▶ [DESCRIPTION OF THE TASK]: Your task is to work out how many lines in the data include the word "nothing". Reply with the number alone.

(Stored items from a collection)
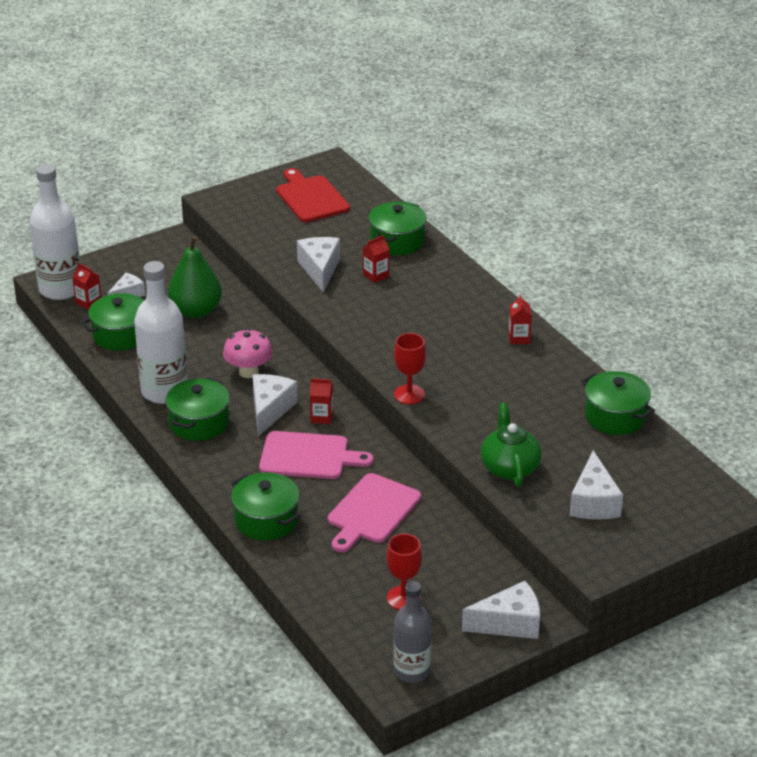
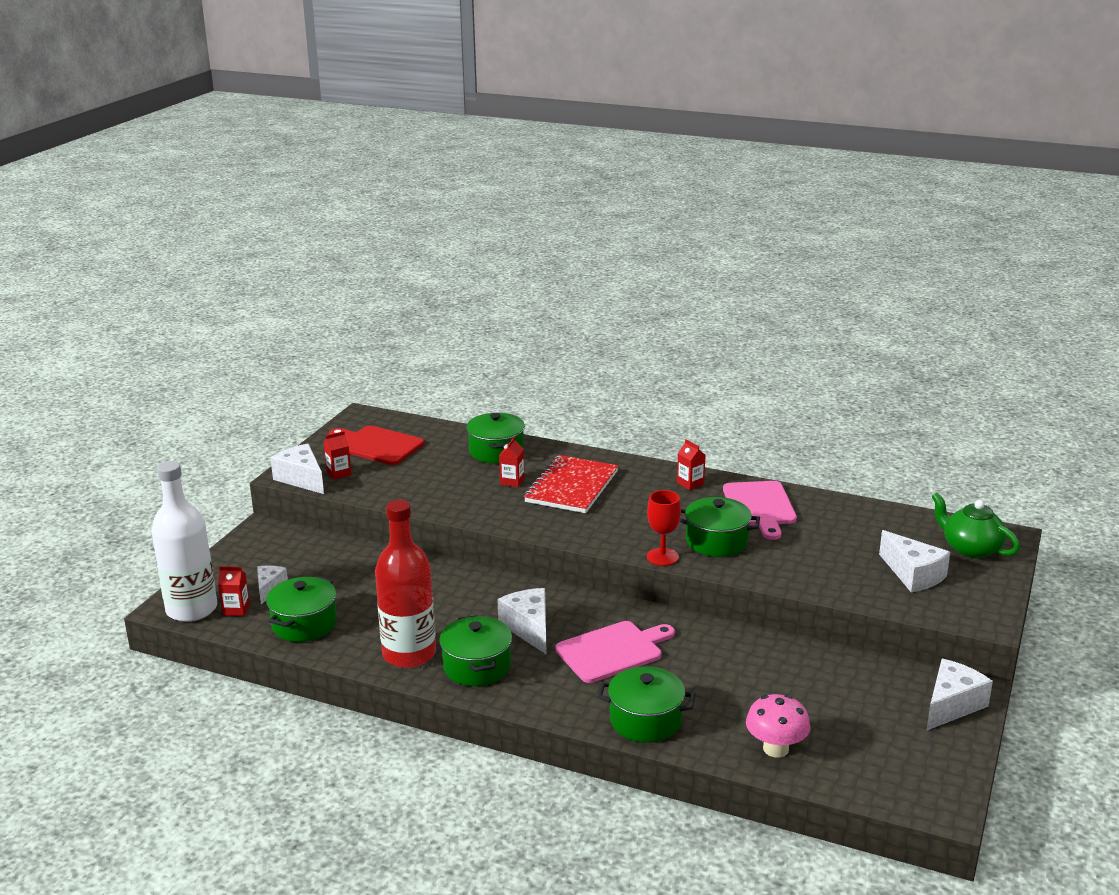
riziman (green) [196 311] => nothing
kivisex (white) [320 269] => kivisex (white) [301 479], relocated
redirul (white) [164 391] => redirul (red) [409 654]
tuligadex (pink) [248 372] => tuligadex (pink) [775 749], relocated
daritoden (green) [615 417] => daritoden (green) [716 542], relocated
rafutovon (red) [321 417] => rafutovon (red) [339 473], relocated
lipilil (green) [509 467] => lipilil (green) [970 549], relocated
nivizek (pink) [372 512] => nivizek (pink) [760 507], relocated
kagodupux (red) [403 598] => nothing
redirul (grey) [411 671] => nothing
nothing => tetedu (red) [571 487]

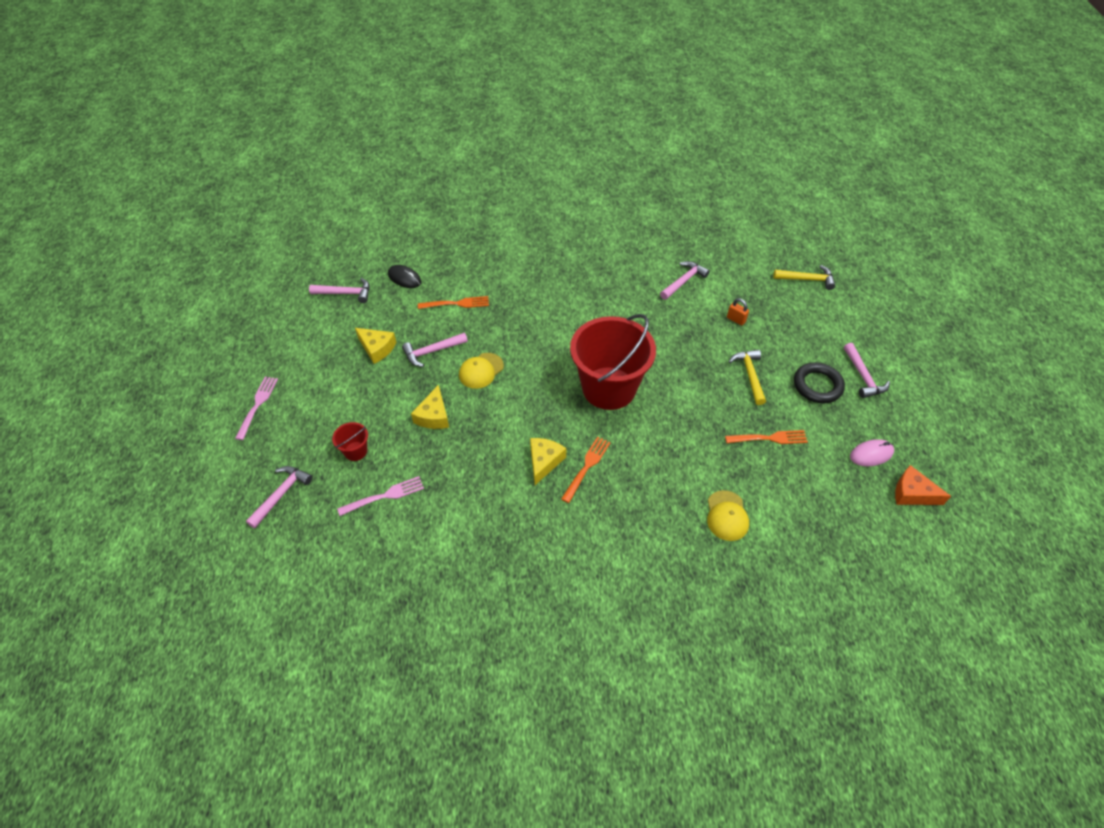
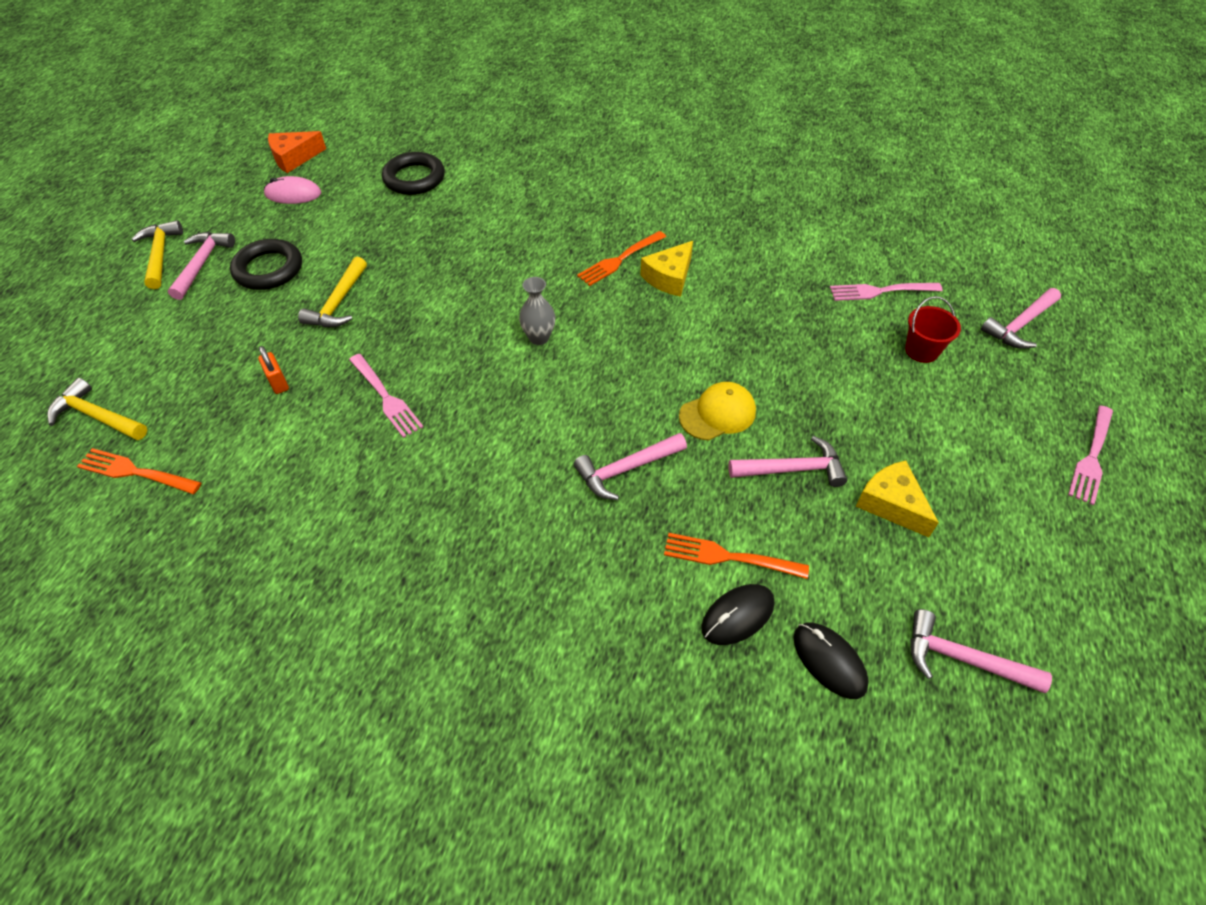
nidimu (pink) [683 281] => nidimu (pink) [626 469], relocated
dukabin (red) [609 388] =>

▶ [OUTPUT FOR THIS TASK]: 4